Listed entries Block Start

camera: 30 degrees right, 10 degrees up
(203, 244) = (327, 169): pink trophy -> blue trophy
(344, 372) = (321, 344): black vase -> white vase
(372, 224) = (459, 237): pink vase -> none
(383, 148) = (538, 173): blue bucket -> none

Listed entries Block End
Listed entries Block Start

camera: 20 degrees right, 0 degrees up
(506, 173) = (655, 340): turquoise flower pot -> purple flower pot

Listed entries Block End
Listed entries Block Start

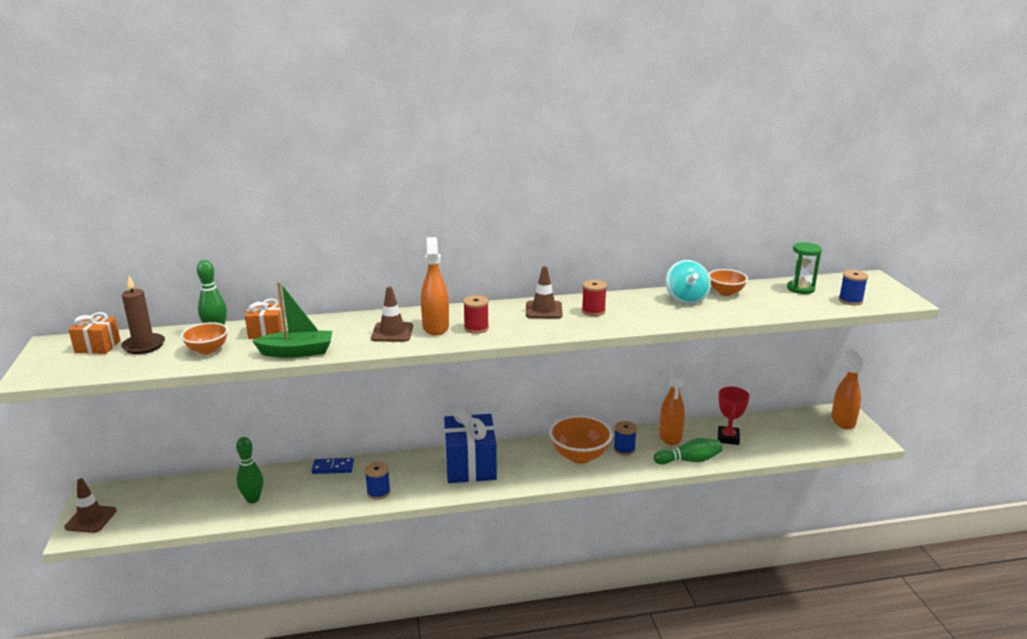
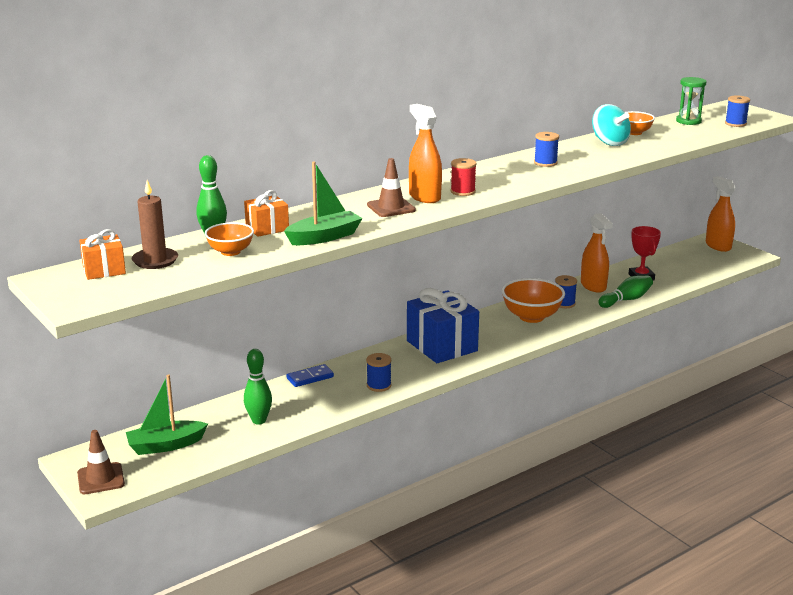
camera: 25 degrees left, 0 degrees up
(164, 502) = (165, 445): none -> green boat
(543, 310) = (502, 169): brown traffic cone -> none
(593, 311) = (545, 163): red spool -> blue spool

Listed entries Block End

• Problem details
In the listing above, find the line with "camera: 25 degrees left, 0 degrees up" and the line with "(593, 311) = (545, 163): red"; set down exactly those two lines and every line between them, nothing more.

• Exercise solution
camera: 25 degrees left, 0 degrees up
(164, 502) = (165, 445): none -> green boat
(543, 310) = (502, 169): brown traffic cone -> none
(593, 311) = (545, 163): red spool -> blue spool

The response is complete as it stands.